#### [Your goal]
A word-for-word copy of the lines below, starting at the line with "C6: 15nF (GND, OUT) -> 15nF (GND, SIG)" and ending at the last one, is what you should give. Omit every picture.

#### [Records provided]
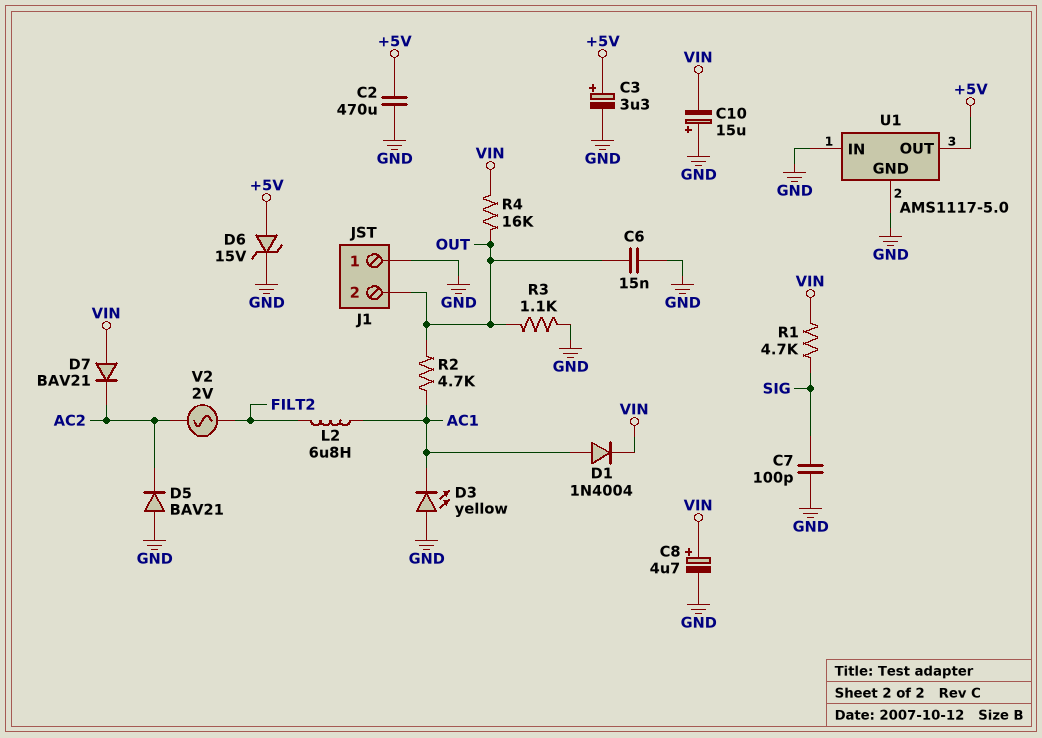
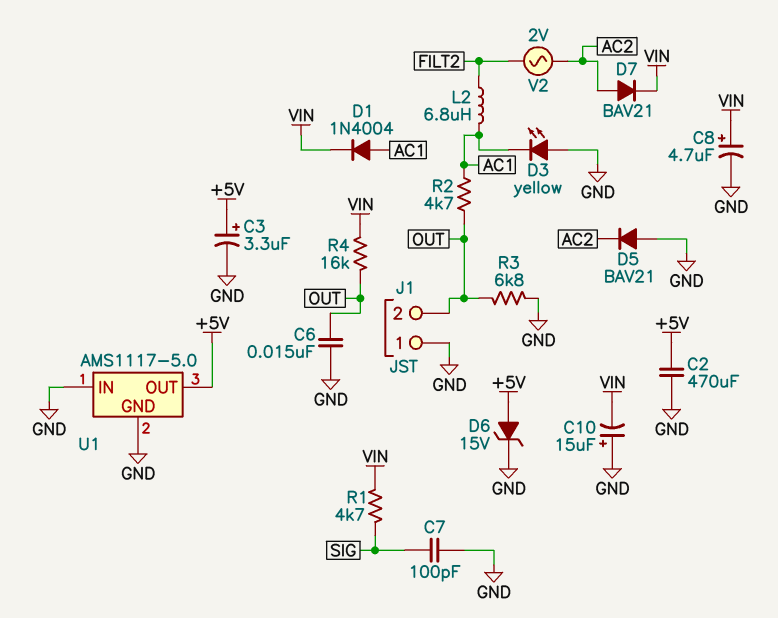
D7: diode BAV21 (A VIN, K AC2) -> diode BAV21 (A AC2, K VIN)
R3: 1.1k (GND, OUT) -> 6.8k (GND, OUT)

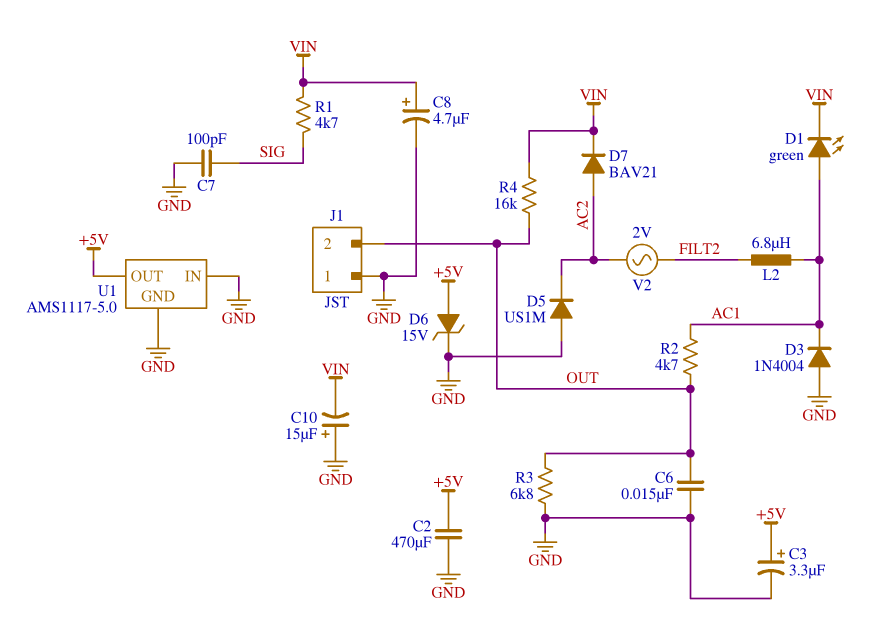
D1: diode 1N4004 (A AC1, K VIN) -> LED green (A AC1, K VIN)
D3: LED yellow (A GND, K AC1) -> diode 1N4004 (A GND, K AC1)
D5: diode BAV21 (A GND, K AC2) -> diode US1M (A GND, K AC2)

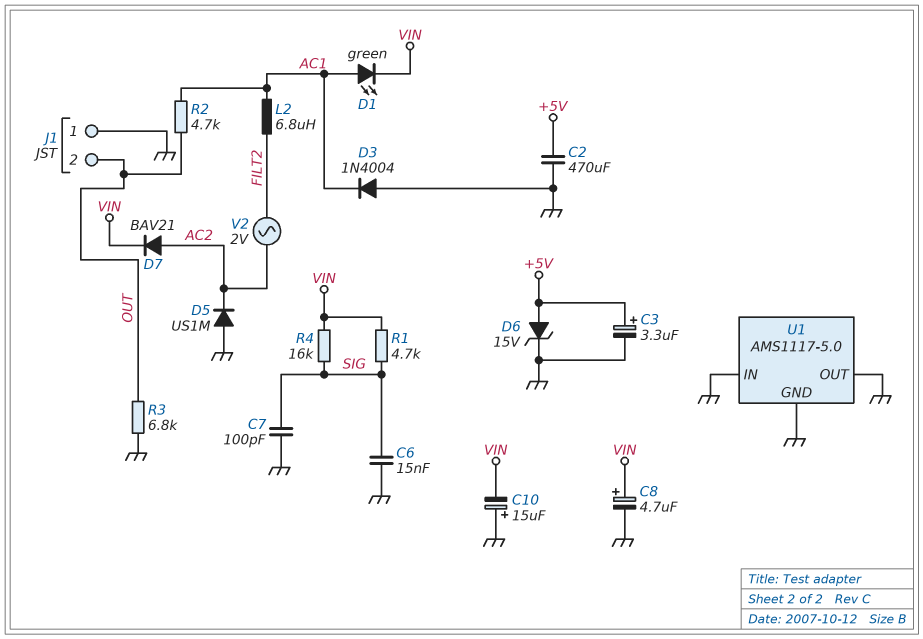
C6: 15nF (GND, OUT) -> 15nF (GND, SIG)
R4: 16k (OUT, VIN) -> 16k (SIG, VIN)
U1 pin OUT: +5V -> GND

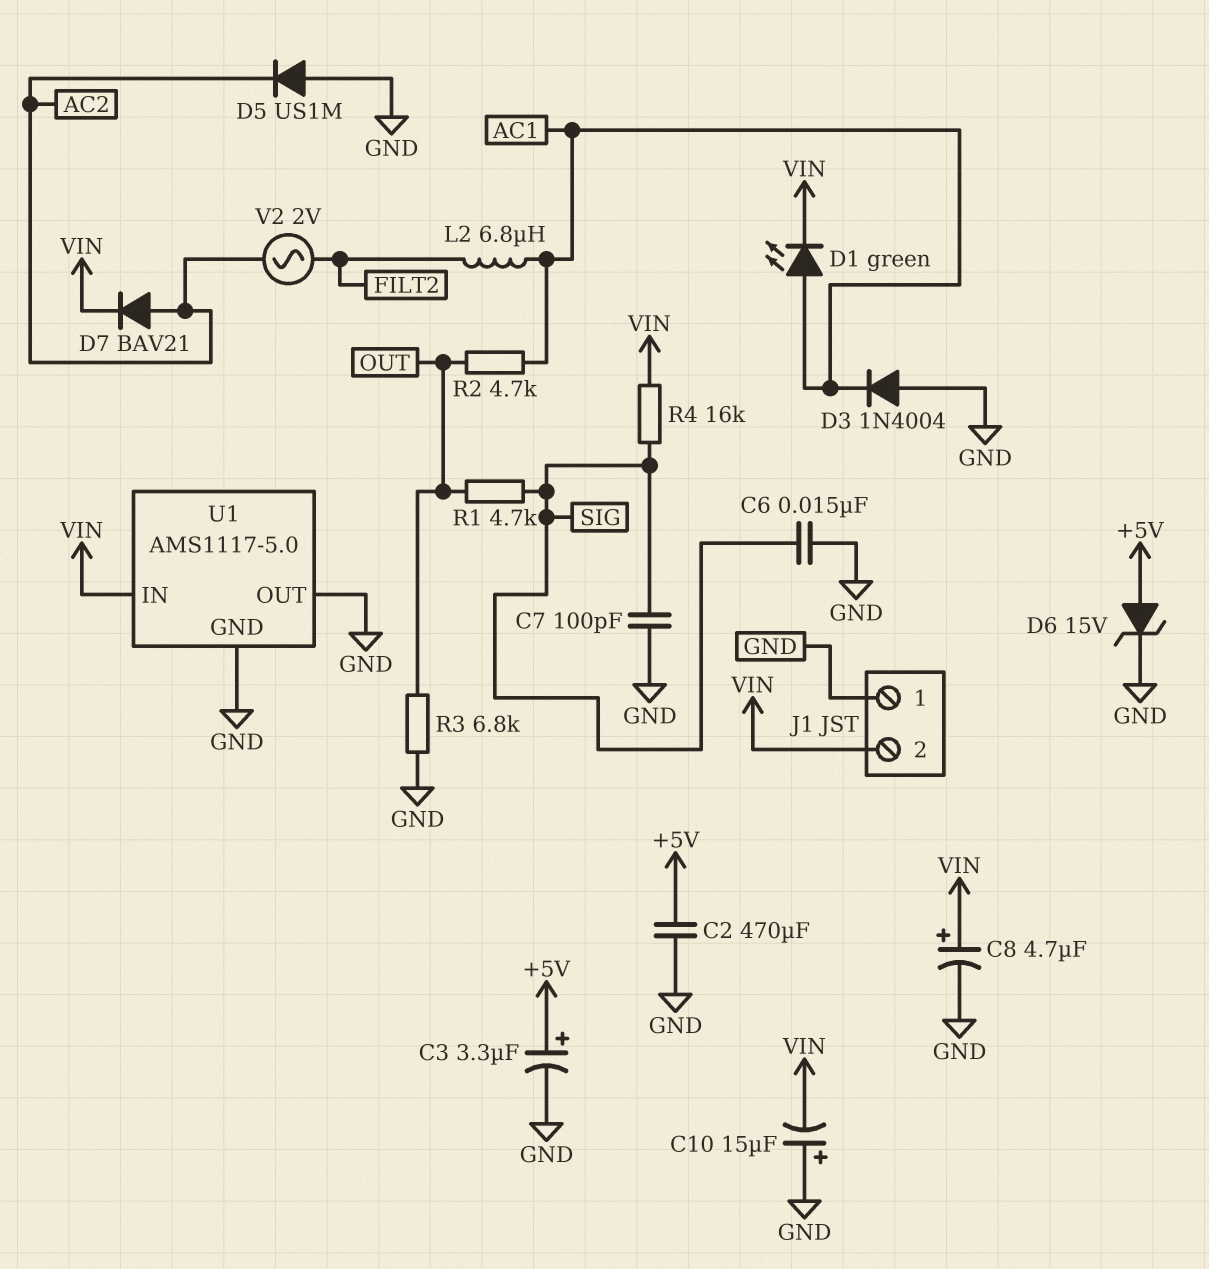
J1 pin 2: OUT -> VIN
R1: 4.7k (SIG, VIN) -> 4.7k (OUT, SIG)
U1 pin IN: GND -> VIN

#### [Output below]
C6: 15nF (GND, OUT) -> 15nF (GND, SIG)
R4: 16k (OUT, VIN) -> 16k (SIG, VIN)
U1 pin OUT: +5V -> GND

J1 pin 2: OUT -> VIN
R1: 4.7k (SIG, VIN) -> 4.7k (OUT, SIG)
U1 pin IN: GND -> VIN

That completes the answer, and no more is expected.